_Task data_
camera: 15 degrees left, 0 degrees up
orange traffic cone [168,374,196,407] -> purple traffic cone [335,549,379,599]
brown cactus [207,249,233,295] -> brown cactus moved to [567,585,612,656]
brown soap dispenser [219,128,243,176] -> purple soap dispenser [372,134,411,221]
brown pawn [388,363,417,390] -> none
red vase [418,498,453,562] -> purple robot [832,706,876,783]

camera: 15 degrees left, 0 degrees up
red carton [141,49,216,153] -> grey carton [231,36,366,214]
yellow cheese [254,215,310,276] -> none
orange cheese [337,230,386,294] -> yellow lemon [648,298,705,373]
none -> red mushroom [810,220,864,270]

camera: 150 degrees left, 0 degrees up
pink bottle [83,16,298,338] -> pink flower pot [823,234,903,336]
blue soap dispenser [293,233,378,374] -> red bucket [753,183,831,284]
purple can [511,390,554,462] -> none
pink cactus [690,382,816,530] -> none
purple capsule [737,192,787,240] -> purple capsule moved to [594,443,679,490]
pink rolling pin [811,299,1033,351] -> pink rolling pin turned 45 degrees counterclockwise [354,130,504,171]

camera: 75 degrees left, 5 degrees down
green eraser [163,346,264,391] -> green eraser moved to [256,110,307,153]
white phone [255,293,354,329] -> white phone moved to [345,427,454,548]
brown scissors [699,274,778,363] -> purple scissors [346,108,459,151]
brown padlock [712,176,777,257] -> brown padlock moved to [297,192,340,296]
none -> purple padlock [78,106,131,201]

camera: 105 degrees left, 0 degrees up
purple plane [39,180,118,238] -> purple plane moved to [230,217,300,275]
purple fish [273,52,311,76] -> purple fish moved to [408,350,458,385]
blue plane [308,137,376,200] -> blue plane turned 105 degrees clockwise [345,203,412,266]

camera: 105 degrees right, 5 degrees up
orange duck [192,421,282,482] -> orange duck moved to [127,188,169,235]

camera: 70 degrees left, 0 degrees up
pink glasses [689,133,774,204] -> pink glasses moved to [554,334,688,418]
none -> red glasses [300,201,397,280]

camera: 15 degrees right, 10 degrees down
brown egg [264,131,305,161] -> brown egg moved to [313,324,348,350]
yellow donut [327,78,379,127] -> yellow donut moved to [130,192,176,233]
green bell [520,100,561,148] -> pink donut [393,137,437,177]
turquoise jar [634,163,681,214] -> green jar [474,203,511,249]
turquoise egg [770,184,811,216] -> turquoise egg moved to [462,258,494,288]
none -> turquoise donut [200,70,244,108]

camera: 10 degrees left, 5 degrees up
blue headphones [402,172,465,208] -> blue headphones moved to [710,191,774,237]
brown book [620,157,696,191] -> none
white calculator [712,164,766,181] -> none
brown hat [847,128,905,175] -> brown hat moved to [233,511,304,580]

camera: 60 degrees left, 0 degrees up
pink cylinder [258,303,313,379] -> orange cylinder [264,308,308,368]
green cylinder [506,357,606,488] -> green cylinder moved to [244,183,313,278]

_Your assignment_
Look back at the data above. Transcribe exactly the lines starting at the line that contains "purple capsule [737,192,787,240]" and ending at the line that contains "none -> red glasses [300,201,397,280]".

_Solution to the exercise_
purple capsule [737,192,787,240] -> purple capsule moved to [594,443,679,490]
pink rolling pin [811,299,1033,351] -> pink rolling pin turned 45 degrees counterclockwise [354,130,504,171]

camera: 75 degrees left, 5 degrees down
green eraser [163,346,264,391] -> green eraser moved to [256,110,307,153]
white phone [255,293,354,329] -> white phone moved to [345,427,454,548]
brown scissors [699,274,778,363] -> purple scissors [346,108,459,151]
brown padlock [712,176,777,257] -> brown padlock moved to [297,192,340,296]
none -> purple padlock [78,106,131,201]

camera: 105 degrees left, 0 degrees up
purple plane [39,180,118,238] -> purple plane moved to [230,217,300,275]
purple fish [273,52,311,76] -> purple fish moved to [408,350,458,385]
blue plane [308,137,376,200] -> blue plane turned 105 degrees clockwise [345,203,412,266]

camera: 105 degrees right, 5 degrees up
orange duck [192,421,282,482] -> orange duck moved to [127,188,169,235]

camera: 70 degrees left, 0 degrees up
pink glasses [689,133,774,204] -> pink glasses moved to [554,334,688,418]
none -> red glasses [300,201,397,280]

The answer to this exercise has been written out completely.